## WORK REQUEST
Give back the entries verbatim.

## MATERIAL FOR THIS EXERCISE
● ● ● ●

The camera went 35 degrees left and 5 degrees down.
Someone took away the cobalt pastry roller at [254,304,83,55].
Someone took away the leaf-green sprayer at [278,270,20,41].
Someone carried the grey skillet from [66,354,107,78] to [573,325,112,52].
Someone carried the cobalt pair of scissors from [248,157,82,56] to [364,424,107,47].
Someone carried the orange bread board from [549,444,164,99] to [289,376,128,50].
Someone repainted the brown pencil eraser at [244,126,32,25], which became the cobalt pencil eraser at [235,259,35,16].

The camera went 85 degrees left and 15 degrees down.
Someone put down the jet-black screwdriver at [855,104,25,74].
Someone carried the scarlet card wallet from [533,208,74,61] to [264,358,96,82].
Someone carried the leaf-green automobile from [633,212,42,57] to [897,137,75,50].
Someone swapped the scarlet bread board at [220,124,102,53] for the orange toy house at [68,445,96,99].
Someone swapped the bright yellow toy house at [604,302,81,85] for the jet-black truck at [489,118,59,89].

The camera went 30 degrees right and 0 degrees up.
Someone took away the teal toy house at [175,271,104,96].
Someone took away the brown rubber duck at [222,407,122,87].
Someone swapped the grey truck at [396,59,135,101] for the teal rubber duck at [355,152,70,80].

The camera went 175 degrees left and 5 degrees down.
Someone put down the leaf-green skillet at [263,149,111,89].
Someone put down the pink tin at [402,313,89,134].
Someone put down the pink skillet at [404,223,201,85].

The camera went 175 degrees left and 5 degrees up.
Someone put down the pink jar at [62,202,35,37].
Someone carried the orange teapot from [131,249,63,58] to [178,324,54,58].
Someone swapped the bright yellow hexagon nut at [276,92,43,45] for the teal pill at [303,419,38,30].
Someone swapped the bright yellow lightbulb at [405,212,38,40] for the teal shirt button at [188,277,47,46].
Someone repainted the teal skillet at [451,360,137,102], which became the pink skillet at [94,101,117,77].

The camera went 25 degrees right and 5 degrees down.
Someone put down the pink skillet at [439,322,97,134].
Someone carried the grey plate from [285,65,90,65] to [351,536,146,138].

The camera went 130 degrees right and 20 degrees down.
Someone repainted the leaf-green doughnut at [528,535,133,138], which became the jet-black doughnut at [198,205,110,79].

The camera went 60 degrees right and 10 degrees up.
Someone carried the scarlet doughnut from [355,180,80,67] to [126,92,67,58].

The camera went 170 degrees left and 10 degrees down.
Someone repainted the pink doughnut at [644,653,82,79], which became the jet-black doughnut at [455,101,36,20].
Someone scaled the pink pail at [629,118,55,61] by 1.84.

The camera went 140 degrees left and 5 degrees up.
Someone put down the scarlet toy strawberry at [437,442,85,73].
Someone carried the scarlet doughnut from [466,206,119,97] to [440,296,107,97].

● ● ● ●

## RESPONSE BOX
The camera went 35 degrees left and 5 degrees down.
Someone took away the cobalt pastry roller at [254,304,83,55].
Someone took away the leaf-green sprayer at [278,270,20,41].
Someone carried the grey skillet from [66,354,107,78] to [573,325,112,52].
Someone carried the cobalt pair of scissors from [248,157,82,56] to [364,424,107,47].
Someone carried the orange bread board from [549,444,164,99] to [289,376,128,50].
Someone repainted the brown pencil eraser at [244,126,32,25], which became the cobalt pencil eraser at [235,259,35,16].

The camera went 85 degrees left and 15 degrees down.
Someone put down the jet-black screwdriver at [855,104,25,74].
Someone carried the scarlet card wallet from [533,208,74,61] to [264,358,96,82].
Someone carried the leaf-green automobile from [633,212,42,57] to [897,137,75,50].
Someone swapped the scarlet bread board at [220,124,102,53] for the orange toy house at [68,445,96,99].
Someone swapped the bright yellow toy house at [604,302,81,85] for the jet-black truck at [489,118,59,89].

The camera went 30 degrees right and 0 degrees up.
Someone took away the teal toy house at [175,271,104,96].
Someone took away the brown rubber duck at [222,407,122,87].
Someone swapped the grey truck at [396,59,135,101] for the teal rubber duck at [355,152,70,80].

The camera went 175 degrees left and 5 degrees down.
Someone put down the leaf-green skillet at [263,149,111,89].
Someone put down the pink tin at [402,313,89,134].
Someone put down the pink skillet at [404,223,201,85].

The camera went 175 degrees left and 5 degrees up.
Someone put down the pink jar at [62,202,35,37].
Someone carried the orange teapot from [131,249,63,58] to [178,324,54,58].
Someone swapped the bright yellow hexagon nut at [276,92,43,45] for the teal pill at [303,419,38,30].
Someone swapped the bright yellow lightbulb at [405,212,38,40] for the teal shirt button at [188,277,47,46].
Someone repainted the teal skillet at [451,360,137,102], which became the pink skillet at [94,101,117,77].

The camera went 25 degrees right and 5 degrees down.
Someone put down the pink skillet at [439,322,97,134].
Someone carried the grey plate from [285,65,90,65] to [351,536,146,138].

The camera went 130 degrees right and 20 degrees down.
Someone repainted the leaf-green doughnut at [528,535,133,138], which became the jet-black doughnut at [198,205,110,79].

The camera went 60 degrees right and 10 degrees up.
Someone carried the scarlet doughnut from [355,180,80,67] to [126,92,67,58].

The camera went 170 degrees left and 10 degrees down.
Someone repainted the pink doughnut at [644,653,82,79], which became the jet-black doughnut at [455,101,36,20].
Someone scaled the pink pail at [629,118,55,61] by 1.84.

The camera went 140 degrees left and 5 degrees up.
Someone put down the scarlet toy strawberry at [437,442,85,73].
Someone carried the scarlet doughnut from [466,206,119,97] to [440,296,107,97].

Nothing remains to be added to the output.